**SUPPLIED MATERIAL:**
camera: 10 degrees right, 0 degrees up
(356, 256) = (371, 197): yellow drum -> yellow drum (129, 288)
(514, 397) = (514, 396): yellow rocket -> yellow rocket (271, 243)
---
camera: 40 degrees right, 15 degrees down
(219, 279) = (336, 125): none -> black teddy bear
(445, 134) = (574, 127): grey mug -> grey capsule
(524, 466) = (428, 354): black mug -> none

**TASK GOAL:**
Everything in the material above from the line that has "(356, 256) = (371, 197): yellow" through the line that has "(514, 397) = (514, 396): yellow" must be duplicated exactly, with no other lines given.

**ANSWER SECTION:**
(356, 256) = (371, 197): yellow drum -> yellow drum (129, 288)
(514, 397) = (514, 396): yellow rocket -> yellow rocket (271, 243)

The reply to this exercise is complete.